▶ Information supplied:
'''

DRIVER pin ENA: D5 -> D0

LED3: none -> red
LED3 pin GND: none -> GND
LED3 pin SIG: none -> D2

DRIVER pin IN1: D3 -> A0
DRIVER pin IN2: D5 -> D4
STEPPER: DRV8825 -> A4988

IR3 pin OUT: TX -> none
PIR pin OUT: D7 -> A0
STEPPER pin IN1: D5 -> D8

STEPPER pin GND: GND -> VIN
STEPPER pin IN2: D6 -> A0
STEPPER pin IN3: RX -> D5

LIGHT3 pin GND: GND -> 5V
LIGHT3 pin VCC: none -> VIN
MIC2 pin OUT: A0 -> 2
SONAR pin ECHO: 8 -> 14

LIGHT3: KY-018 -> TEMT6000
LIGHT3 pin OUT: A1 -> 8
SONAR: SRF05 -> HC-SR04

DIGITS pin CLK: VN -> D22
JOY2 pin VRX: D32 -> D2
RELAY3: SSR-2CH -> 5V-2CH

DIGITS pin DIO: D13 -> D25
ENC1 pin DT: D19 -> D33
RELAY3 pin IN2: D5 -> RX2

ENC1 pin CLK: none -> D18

'''

▶ Work to complete: All of the entries above should be transcribed exactly, line for line.

▶ Answer space:
DRIVER pin ENA: D5 -> D0

LED3: none -> red
LED3 pin GND: none -> GND
LED3 pin SIG: none -> D2

DRIVER pin IN1: D3 -> A0
DRIVER pin IN2: D5 -> D4
STEPPER: DRV8825 -> A4988

IR3 pin OUT: TX -> none
PIR pin OUT: D7 -> A0
STEPPER pin IN1: D5 -> D8

STEPPER pin GND: GND -> VIN
STEPPER pin IN2: D6 -> A0
STEPPER pin IN3: RX -> D5

LIGHT3 pin GND: GND -> 5V
LIGHT3 pin VCC: none -> VIN
MIC2 pin OUT: A0 -> 2
SONAR pin ECHO: 8 -> 14

LIGHT3: KY-018 -> TEMT6000
LIGHT3 pin OUT: A1 -> 8
SONAR: SRF05 -> HC-SR04

DIGITS pin CLK: VN -> D22
JOY2 pin VRX: D32 -> D2
RELAY3: SSR-2CH -> 5V-2CH

DIGITS pin DIO: D13 -> D25
ENC1 pin DT: D19 -> D33
RELAY3 pin IN2: D5 -> RX2

ENC1 pin CLK: none -> D18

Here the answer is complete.